- _Exercise requirements_: From the entries below, pull out each line where "pink" appears.

[Colored object listings]
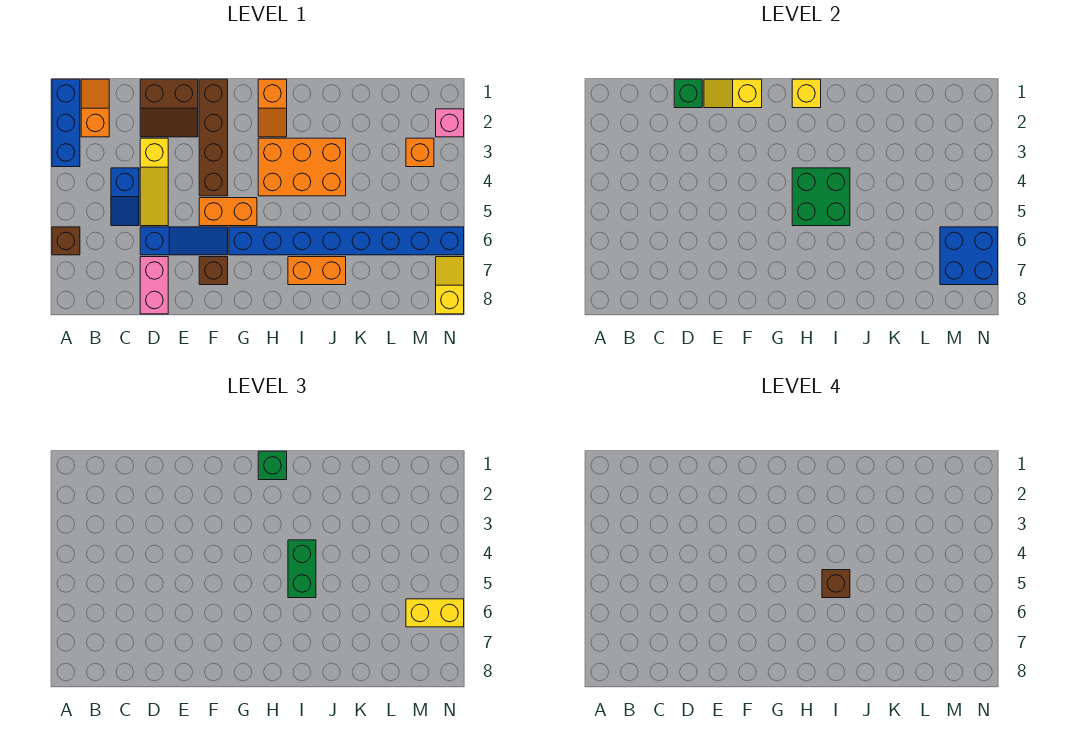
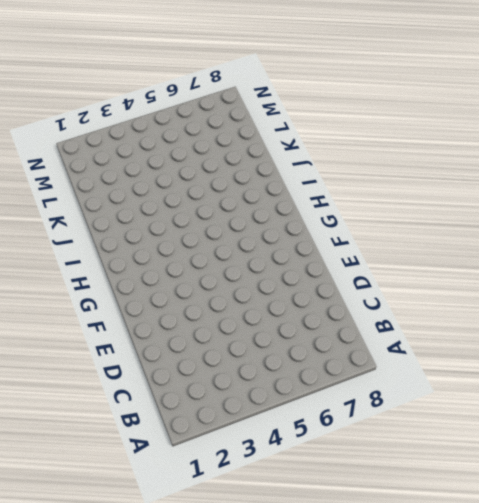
none -> blue 1x3 brick [52,79,80,167]
none -> brown 1x1 brick [52,227,80,255]
none -> orange 1x2 slope [81,79,109,137]

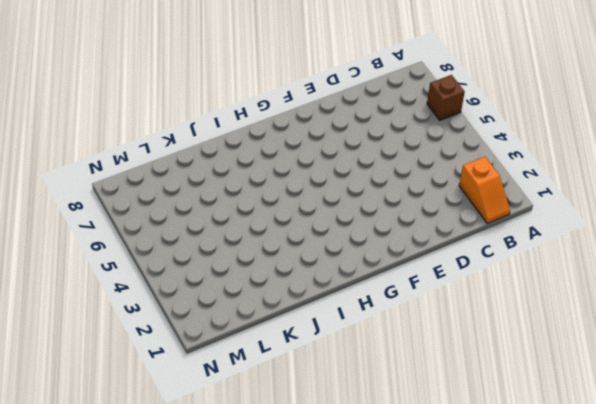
none -> blue 1x3 brick [52,79,80,167]
none -> blue 1x2 slope [111,168,139,226]
none -> brown 2x2 slope [140,79,198,137]

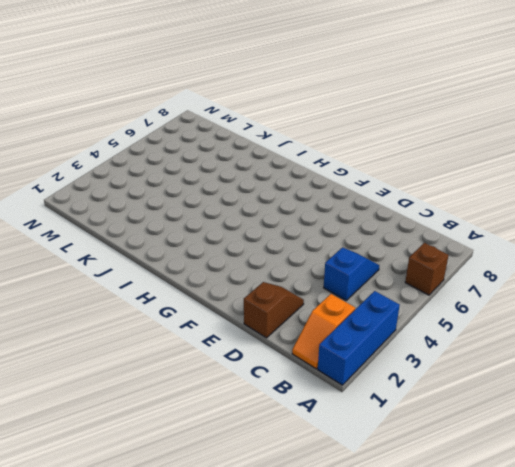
brown 1x2 slope [244,282,304,338] -> brown 2x2 slope [140,79,198,137]
none -> yellow 1x3 slope [140,138,168,226]
none -> blue 1x3 slope [140,227,228,255]
none -> pink 1x2 brick [140,257,168,314]

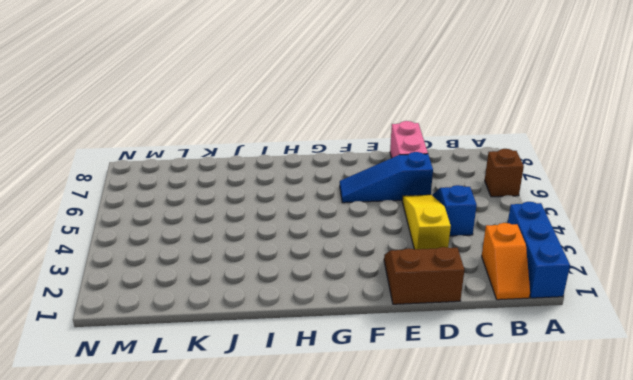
none -> brown 1x4 brick [199,79,228,196]
none -> orange 1x2 brick [199,198,257,226]
none -> brown 1x1 brick [199,257,228,285]

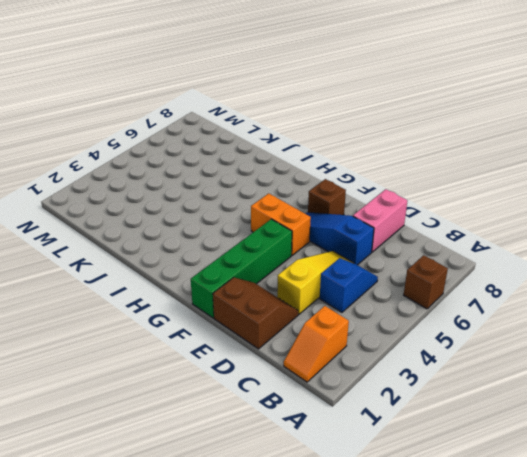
green 1x4 brick [191,219,292,318] -> brown 1x4 brick [199,79,228,196]
none -> blue 1x3 brick [52,79,80,167]
none -> blue 1x8 brick [229,227,464,255]
none -> orange 1x2 slope [258,79,287,137]

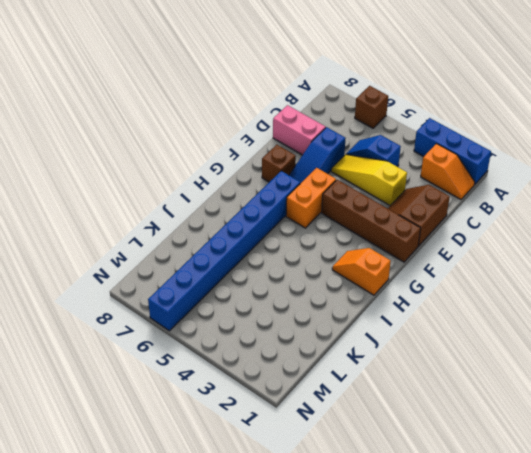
none -> orange 2x3 brick [258,138,346,196]
none -> orange 1x2 brick [288,257,346,285]
none -> orange 1x1 brick [406,138,434,167]

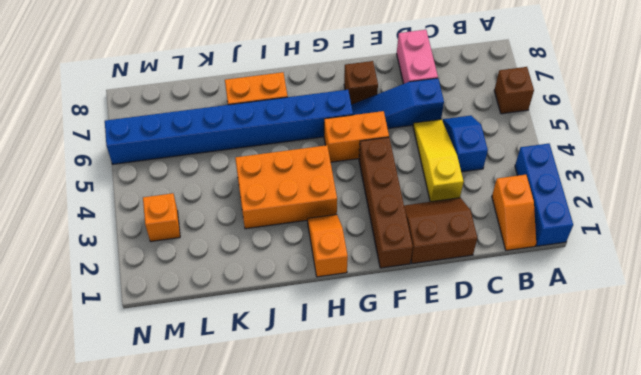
none -> pink 1x1 brick [436,109,464,137]
none -> yellow 1x2 slope [436,257,464,314]
none -> green 1x1 brick [674,79,702,108]

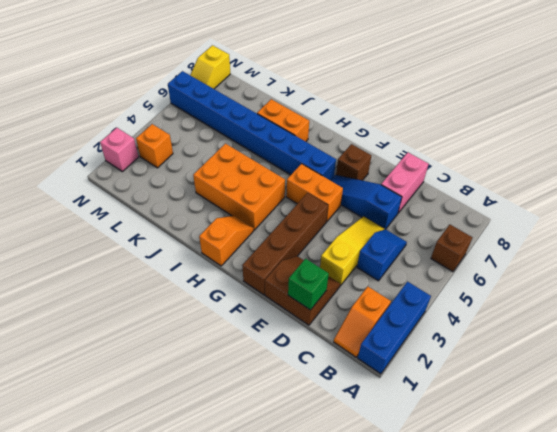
none -> yellow 1x2 slope [704,79,762,108]
none -> yellow 1x1 brick [792,79,821,108]
none -> green 2x2 brick [792,168,850,226]

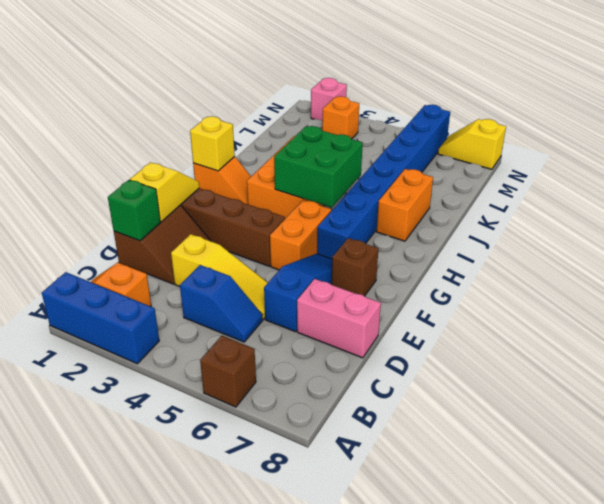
yellow 1x2 slope [130,162,199,222] -> yellow 1x2 slope turned to [704,79,762,108]
none -> blue 2x2 brick [940,227,998,285]
none -> green 1x1 brick [258,451,287,480]
none -> green 1x2 brick [288,540,316,598]

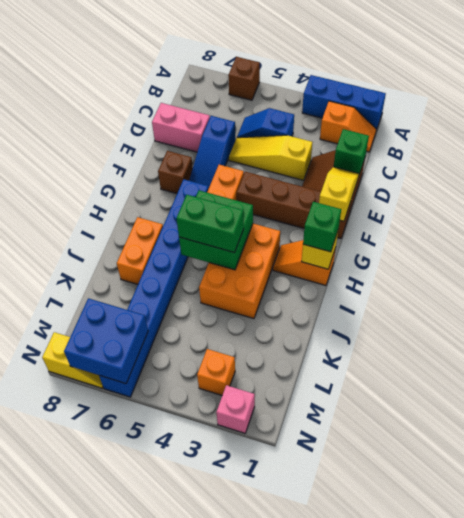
none -> yellow 1x2 brick [406,599,464,627]
none -> brown 1x1 brick [822,570,850,598]

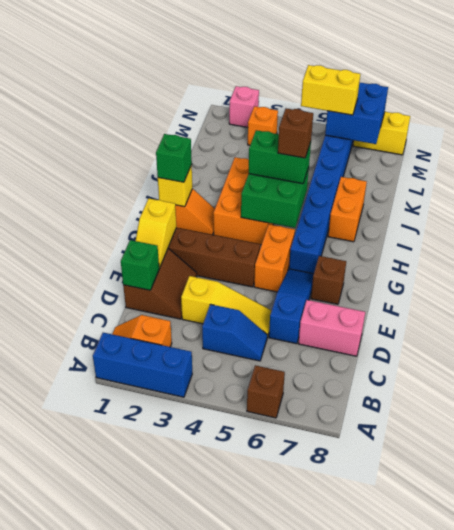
yellow 1x2 brick [301,65,360,115] -> yellow 1x2 brick turned to [406,599,464,627]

- _Finished exercise_:
none -> pink 1x2 brick [140,257,168,314]
none -> pink 1x1 brick [436,109,464,137]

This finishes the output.